** Dataset entries follows **

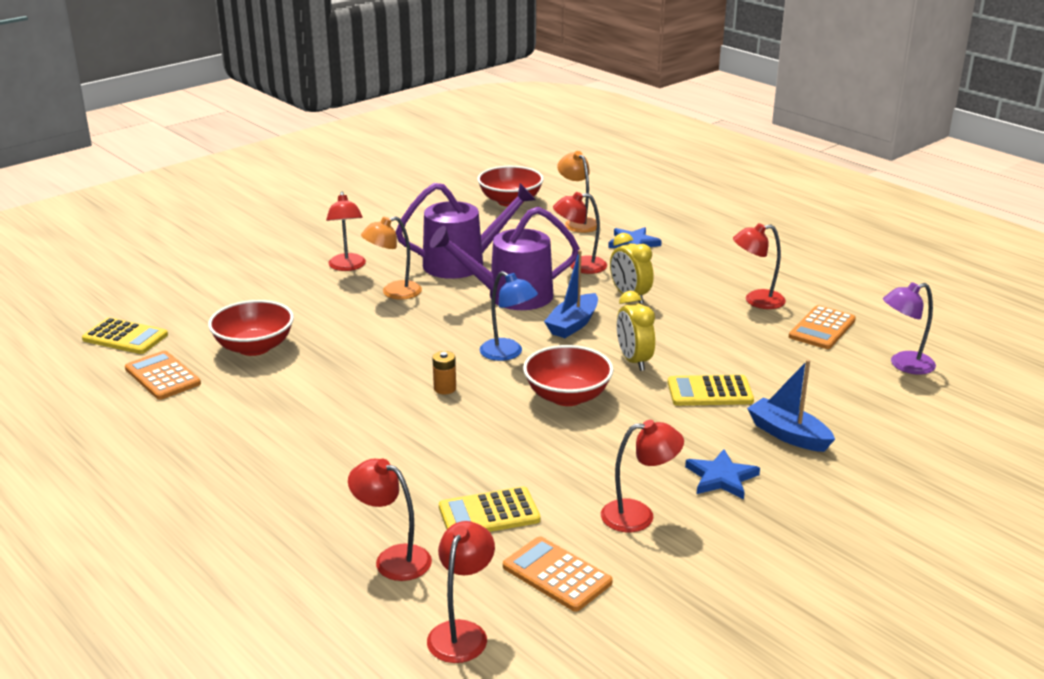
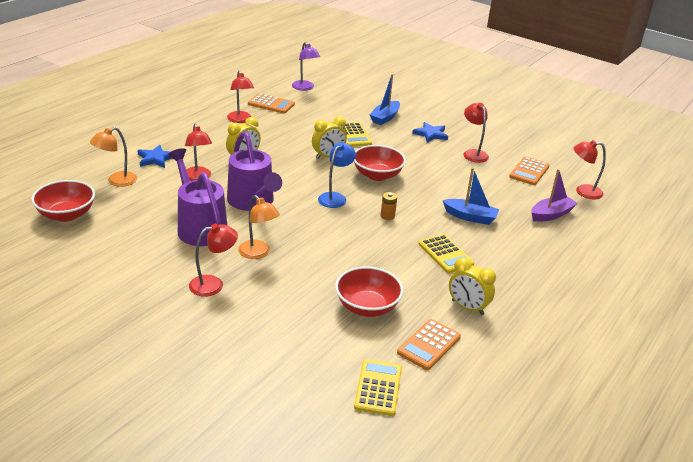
camera: 105 degrees left, 5 degrees up
(207, 416) = (467, 307): none -> yellow clock
(393, 559) = (551, 214): red lamp -> purple boat
(489, 514) = (498, 191): yellow calculator -> yellow calculator (445, 254)
(573, 324) = (288, 177): blue boat -> blue boat (470, 217)

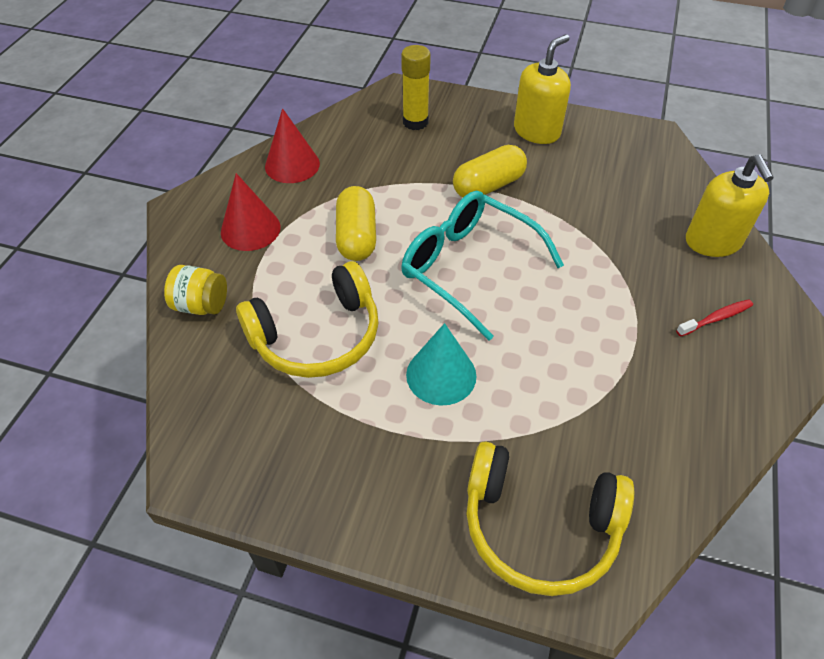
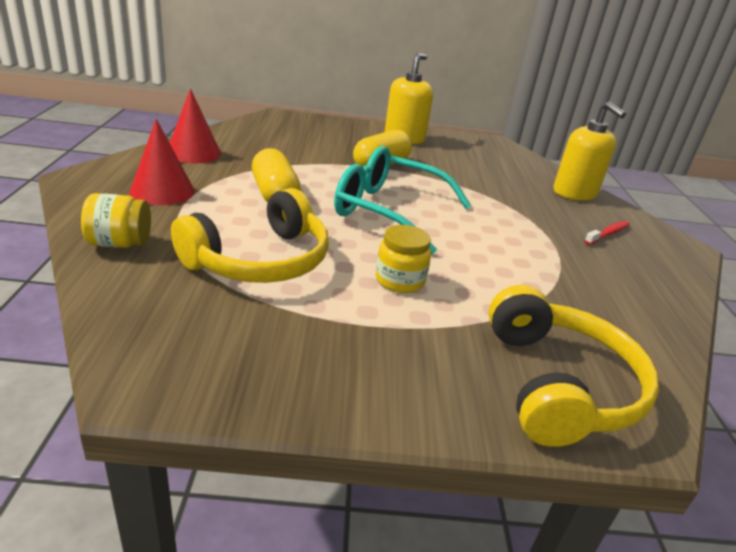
camera: 20 degrees left, 20 degrees down
(415, 122) = (300, 132): yellow glue stick -> none
(441, 375) = (400, 280): turquoise cone -> yellow jar
(539, 526) = (558, 384): yellow headphones -> yellow headphones turned 90 degrees counterclockwise

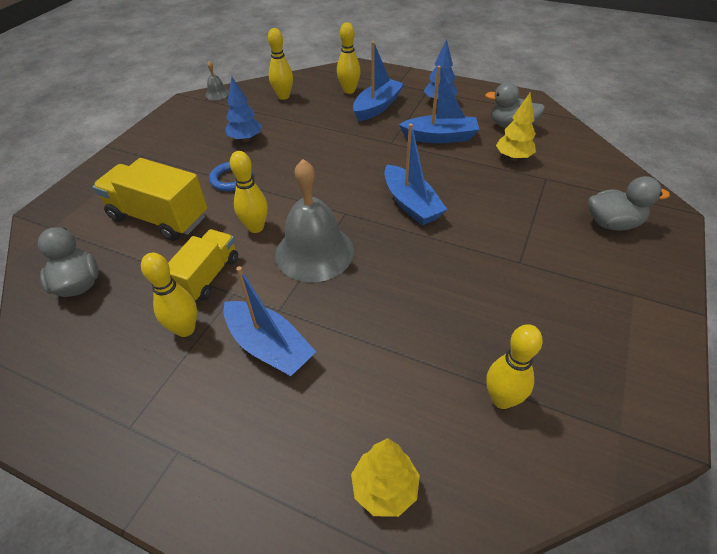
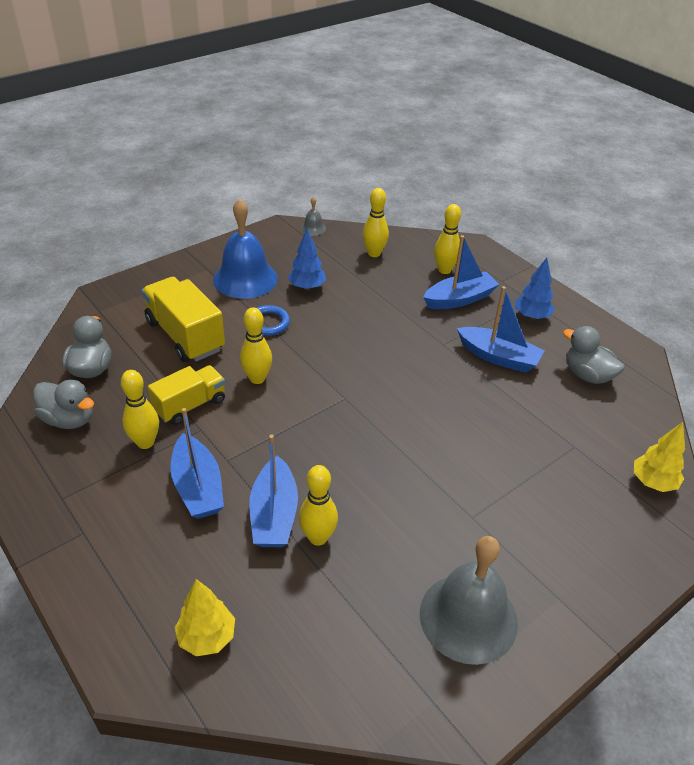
camera: 25 degrees right, 5 degrees down
(184, 151) = (245, 279): none -> blue bell
(314, 252) = (291, 423): grey bell -> grey bell (468, 617)
(411, 204) = (413, 415): blue boat -> blue boat (274, 514)
(501, 399) = (352, 623): yellow bowling pin -> yellow bowling pin (318, 537)
(513, 157) = (559, 410): yellow tree -> yellow tree (653, 482)
(612, 223) = (604, 522): grey duck -> grey duck (69, 419)

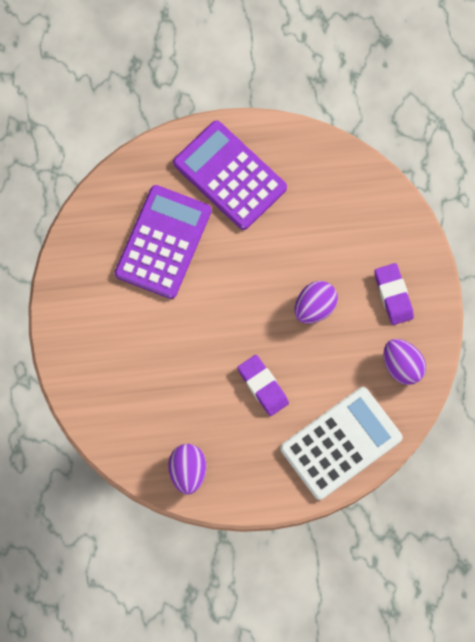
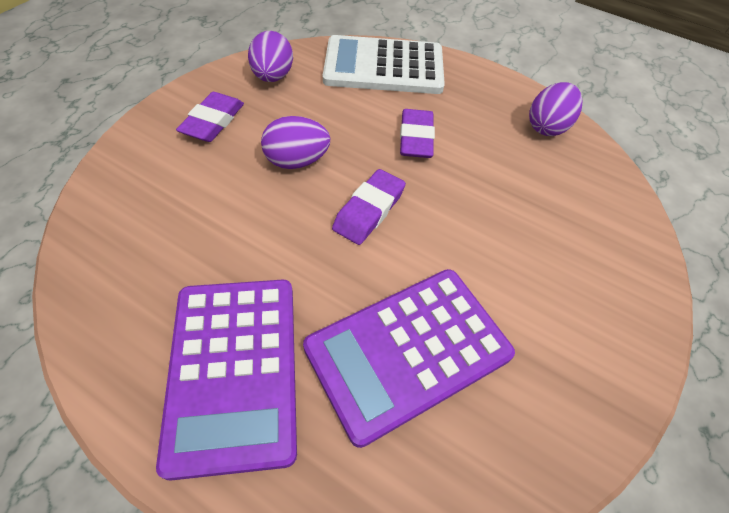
camera: 145 degrees left, 20 degrees down
(244, 305) = (369, 210): none -> purple eraser

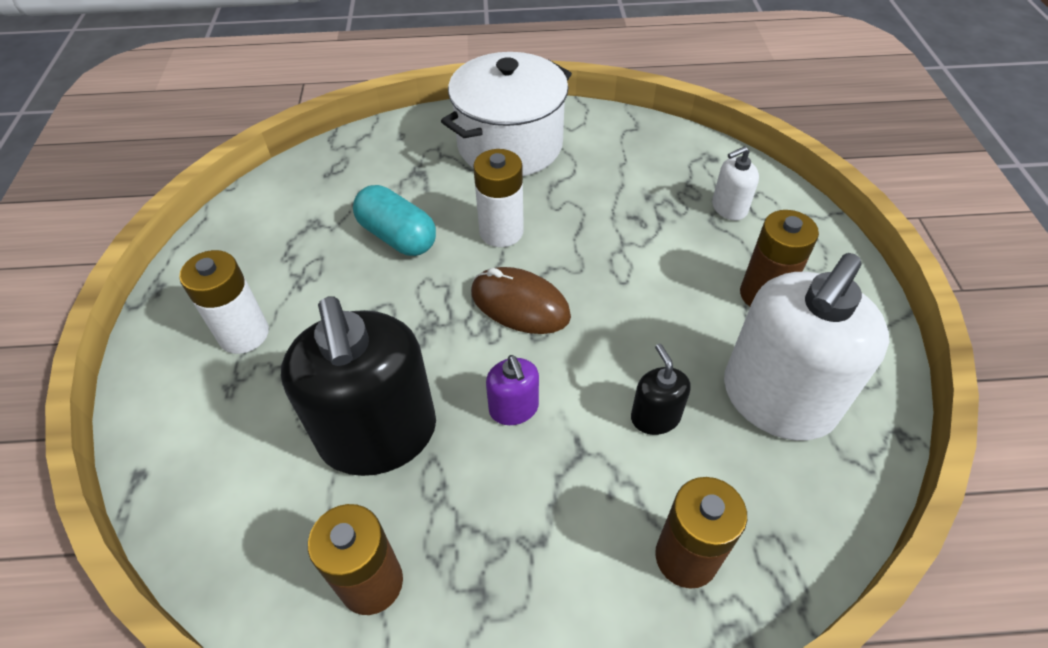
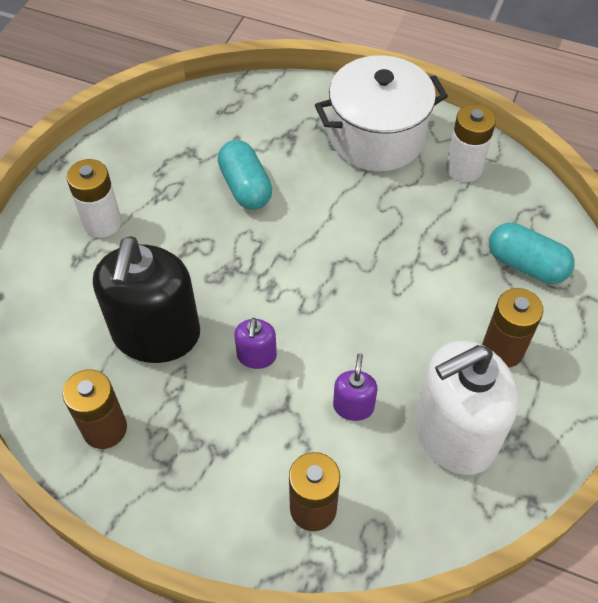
camera: 25 degrees right, 5 degrees up
(501, 232) = (326, 213): white battery -> white battery (464, 168)
(520, 304) = (306, 279): brown mouse -> none
(655, 417) = (353, 406): black soap dispenser -> purple soap dispenser
(729, 208) = (526, 265): white soap dispenser -> turquoise capsule

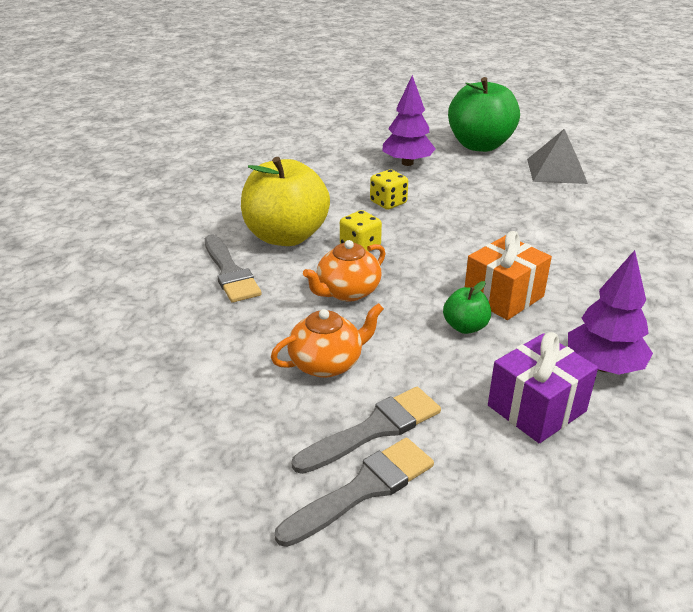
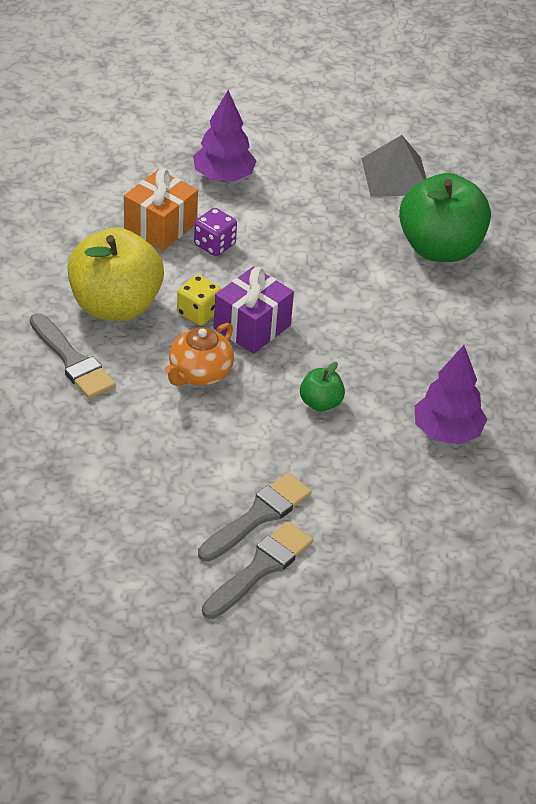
camera: 15 degrees left, 10 degrees up
(327, 363) = (201, 457): orange teapot -> none
(388, 203) = (214, 245): yellow dice -> purple dice
(480, 145) = (304, 138): green apple -> green apple (440, 248)
(503, 296) = (352, 363): orange gift -> orange gift (160, 226)
(536, 408) = (391, 481): purple gift -> purple gift (252, 327)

** End of Dataset entries **

About this exercise:
What you return must match the data above exactly, with no images included.

Solution to this problem:
camera: 105 degrees left, 5 degrees up
(207, 416) = (467, 307): none -> yellow clock
(393, 559) = (551, 214): red lamp -> purple boat
(489, 514) = (498, 191): yellow calculator -> yellow calculator (445, 254)
(573, 324) = (288, 177): blue boat -> blue boat (470, 217)

camera: 20 degrees left, 20 degrees down
(415, 122) = (300, 132): yellow glue stick -> none
(441, 375) = (400, 280): turquoise cone -> yellow jar
(539, 526) = (558, 384): yellow headphones -> yellow headphones turned 90 degrees counterclockwise

camera: 25 degrees right, 5 degrees down
(184, 151) = (245, 279): none -> blue bell
(314, 252) = (291, 423): grey bell -> grey bell (468, 617)
(411, 204) = (413, 415): blue boat -> blue boat (274, 514)
(501, 399) = (352, 623): yellow bowling pin -> yellow bowling pin (318, 537)
(513, 157) = (559, 410): yellow tree -> yellow tree (653, 482)
(612, 223) = (604, 522): grey duck -> grey duck (69, 419)

camera: 145 degrees left, 20 degrees down
(244, 305) = (369, 210): none -> purple eraser

camera: 25 degrees right, 5 degrees up
(501, 232) = (326, 213): white battery -> white battery (464, 168)
(520, 304) = (306, 279): brown mouse -> none
(655, 417) = (353, 406): black soap dispenser -> purple soap dispenser
(729, 208) = (526, 265): white soap dispenser -> turquoise capsule

camera: 15 degrees left, 10 degrees up
(327, 363) = (201, 457): orange teapot -> none
(388, 203) = (214, 245): yellow dice -> purple dice
(480, 145) = (304, 138): green apple -> green apple (440, 248)
(503, 296) = (352, 363): orange gift -> orange gift (160, 226)
(536, 408) = (391, 481): purple gift -> purple gift (252, 327)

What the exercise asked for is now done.